- [TASK INSTRUCTIONS] Range to output from the entries below: the line containing "Someone carried the domino (violet)" through the line containing "Someone repainted the jouet". Set it down exactly, ends included, nothing else.

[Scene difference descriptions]

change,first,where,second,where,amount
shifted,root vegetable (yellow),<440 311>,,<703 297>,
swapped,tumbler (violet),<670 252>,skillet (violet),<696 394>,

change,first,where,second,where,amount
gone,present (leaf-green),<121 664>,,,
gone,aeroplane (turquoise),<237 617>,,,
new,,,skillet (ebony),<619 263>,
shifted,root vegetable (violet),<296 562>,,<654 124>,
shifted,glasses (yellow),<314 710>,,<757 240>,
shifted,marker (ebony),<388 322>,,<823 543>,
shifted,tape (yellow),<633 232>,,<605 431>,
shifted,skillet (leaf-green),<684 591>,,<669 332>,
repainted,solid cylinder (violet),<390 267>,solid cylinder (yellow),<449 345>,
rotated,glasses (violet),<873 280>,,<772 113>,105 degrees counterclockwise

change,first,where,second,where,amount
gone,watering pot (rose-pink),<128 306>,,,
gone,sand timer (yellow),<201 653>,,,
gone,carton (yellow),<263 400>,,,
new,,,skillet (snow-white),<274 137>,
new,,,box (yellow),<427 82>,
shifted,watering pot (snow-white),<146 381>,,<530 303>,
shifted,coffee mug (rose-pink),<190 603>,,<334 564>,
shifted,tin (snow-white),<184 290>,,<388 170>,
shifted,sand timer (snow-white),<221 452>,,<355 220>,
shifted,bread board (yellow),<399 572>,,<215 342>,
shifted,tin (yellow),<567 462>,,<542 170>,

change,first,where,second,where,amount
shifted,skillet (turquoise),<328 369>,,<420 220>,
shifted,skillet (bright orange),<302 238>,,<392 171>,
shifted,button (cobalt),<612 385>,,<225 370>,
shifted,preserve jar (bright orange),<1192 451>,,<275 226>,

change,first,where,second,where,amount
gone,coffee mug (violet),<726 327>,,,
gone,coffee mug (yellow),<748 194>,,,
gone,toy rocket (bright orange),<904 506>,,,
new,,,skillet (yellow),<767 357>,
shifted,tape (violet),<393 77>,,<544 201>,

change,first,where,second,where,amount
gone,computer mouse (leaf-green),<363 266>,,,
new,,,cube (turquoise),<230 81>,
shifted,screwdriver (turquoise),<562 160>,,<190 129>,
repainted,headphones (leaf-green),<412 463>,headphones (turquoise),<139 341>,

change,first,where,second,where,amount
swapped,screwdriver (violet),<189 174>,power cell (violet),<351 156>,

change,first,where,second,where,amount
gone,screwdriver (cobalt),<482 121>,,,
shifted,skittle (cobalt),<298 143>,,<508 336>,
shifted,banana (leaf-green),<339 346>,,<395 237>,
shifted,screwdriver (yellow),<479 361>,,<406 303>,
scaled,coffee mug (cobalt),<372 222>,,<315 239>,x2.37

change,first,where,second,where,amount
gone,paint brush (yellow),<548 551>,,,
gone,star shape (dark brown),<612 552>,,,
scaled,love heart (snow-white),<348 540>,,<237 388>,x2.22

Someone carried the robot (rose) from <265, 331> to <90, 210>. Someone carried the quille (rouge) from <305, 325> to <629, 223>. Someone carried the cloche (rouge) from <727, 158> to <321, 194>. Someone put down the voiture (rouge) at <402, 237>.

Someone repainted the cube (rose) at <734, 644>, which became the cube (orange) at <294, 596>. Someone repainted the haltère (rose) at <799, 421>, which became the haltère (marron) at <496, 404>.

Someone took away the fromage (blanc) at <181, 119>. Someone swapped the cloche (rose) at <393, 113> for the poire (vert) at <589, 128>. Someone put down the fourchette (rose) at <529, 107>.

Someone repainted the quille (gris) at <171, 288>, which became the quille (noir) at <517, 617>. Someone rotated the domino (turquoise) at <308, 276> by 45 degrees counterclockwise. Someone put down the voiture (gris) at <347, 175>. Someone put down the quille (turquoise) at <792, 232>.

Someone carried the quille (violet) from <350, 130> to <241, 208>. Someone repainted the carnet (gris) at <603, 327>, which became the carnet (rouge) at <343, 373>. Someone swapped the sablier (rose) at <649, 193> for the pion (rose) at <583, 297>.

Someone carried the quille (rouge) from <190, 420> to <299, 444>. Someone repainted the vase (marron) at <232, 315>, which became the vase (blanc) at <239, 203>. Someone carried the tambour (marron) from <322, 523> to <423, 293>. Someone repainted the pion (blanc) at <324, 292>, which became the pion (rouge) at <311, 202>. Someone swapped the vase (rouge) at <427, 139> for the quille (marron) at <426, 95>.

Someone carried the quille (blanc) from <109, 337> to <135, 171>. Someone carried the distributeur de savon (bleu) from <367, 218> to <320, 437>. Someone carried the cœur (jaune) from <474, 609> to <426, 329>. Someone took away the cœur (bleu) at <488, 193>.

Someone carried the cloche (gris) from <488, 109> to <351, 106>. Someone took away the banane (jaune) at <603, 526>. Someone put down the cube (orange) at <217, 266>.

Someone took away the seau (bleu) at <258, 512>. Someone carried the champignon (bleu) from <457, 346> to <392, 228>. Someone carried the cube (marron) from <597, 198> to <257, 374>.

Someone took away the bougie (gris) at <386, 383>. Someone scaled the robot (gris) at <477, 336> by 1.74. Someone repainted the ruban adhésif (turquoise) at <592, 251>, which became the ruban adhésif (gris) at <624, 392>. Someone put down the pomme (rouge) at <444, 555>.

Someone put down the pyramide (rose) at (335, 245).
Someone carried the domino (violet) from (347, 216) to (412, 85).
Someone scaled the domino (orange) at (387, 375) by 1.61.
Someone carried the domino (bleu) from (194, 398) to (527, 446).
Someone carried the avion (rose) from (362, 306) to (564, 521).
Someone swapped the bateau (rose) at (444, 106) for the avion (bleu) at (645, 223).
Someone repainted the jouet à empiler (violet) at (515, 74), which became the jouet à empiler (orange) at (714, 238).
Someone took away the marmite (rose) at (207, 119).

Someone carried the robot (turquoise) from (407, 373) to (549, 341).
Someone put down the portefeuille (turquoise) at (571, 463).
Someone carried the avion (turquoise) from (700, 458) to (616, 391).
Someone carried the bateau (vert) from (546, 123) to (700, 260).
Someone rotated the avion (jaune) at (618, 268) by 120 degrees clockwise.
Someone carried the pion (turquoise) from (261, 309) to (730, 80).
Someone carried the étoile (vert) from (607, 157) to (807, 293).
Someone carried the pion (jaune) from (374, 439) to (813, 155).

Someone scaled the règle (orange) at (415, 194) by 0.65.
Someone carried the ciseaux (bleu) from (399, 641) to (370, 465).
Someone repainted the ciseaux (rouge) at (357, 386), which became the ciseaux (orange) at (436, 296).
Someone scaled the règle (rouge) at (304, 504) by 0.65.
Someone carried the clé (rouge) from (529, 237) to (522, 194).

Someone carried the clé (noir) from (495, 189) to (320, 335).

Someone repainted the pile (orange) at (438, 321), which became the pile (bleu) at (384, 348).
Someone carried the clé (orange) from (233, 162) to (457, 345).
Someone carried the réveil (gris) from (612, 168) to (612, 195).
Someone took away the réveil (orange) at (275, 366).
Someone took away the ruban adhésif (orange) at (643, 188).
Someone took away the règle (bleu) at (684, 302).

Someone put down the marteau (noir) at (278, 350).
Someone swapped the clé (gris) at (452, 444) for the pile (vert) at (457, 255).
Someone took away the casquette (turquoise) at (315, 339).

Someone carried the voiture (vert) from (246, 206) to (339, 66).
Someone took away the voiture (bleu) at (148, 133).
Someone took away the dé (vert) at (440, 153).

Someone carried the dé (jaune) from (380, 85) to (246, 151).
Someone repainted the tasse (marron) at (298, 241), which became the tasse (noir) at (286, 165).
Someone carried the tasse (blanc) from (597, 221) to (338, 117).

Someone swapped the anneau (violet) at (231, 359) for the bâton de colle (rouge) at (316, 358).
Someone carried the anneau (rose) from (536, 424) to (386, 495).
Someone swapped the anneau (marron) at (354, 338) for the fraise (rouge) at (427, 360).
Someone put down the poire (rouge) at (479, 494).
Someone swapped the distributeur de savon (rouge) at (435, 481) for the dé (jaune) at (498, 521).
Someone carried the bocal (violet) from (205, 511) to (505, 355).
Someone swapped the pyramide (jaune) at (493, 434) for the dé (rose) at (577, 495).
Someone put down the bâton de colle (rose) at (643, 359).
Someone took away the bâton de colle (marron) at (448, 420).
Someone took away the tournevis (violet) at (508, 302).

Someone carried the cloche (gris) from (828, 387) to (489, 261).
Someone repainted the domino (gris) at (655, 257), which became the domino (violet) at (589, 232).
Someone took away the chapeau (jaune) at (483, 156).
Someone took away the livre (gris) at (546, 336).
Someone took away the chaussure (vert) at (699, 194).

- [SOLUTION TO THIS EXERCISE]
Someone carried the domino (violet) from (347, 216) to (412, 85).
Someone scaled the domino (orange) at (387, 375) by 1.61.
Someone carried the domino (bleu) from (194, 398) to (527, 446).
Someone carried the avion (rose) from (362, 306) to (564, 521).
Someone swapped the bateau (rose) at (444, 106) for the avion (bleu) at (645, 223).
Someone repainted the jouet à empiler (violet) at (515, 74), which became the jouet à empiler (orange) at (714, 238).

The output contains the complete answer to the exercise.